#### EXERCISE DETAILS:
In the data that follows, find each line containing "white" and copy it.

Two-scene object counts
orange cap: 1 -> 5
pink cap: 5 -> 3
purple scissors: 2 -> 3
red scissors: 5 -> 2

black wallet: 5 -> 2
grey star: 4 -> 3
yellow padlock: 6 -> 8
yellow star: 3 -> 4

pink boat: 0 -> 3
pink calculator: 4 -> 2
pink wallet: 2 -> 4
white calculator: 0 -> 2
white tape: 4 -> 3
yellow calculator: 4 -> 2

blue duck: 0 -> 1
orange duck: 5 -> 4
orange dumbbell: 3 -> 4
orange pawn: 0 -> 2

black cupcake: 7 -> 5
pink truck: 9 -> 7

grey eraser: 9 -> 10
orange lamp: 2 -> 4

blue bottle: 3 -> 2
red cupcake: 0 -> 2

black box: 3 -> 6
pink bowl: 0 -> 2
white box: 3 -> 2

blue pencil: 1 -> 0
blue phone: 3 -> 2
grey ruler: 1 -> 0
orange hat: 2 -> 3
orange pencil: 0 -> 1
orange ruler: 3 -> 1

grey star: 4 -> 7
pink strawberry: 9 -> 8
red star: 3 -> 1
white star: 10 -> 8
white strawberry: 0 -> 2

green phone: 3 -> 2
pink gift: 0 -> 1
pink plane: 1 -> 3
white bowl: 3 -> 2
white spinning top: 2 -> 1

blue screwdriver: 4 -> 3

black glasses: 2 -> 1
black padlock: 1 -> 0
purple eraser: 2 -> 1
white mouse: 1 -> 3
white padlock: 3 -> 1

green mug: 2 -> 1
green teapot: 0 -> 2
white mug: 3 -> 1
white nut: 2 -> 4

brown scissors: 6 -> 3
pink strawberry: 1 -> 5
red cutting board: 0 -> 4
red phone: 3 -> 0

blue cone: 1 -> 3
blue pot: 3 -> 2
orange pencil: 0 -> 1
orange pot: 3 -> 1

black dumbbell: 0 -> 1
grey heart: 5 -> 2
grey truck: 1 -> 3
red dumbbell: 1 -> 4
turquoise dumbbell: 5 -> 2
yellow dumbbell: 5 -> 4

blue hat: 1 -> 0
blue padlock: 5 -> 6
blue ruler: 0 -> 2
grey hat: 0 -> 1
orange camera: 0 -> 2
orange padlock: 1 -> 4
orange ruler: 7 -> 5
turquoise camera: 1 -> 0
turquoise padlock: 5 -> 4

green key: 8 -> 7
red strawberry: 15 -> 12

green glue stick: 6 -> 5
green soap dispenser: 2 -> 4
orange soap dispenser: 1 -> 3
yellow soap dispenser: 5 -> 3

#### SOLUTION TO THE PROBLEM:
white calculator: 0 -> 2
white tape: 4 -> 3
white box: 3 -> 2
white star: 10 -> 8
white strawberry: 0 -> 2
white bowl: 3 -> 2
white spinning top: 2 -> 1
white mouse: 1 -> 3
white padlock: 3 -> 1
white mug: 3 -> 1
white nut: 2 -> 4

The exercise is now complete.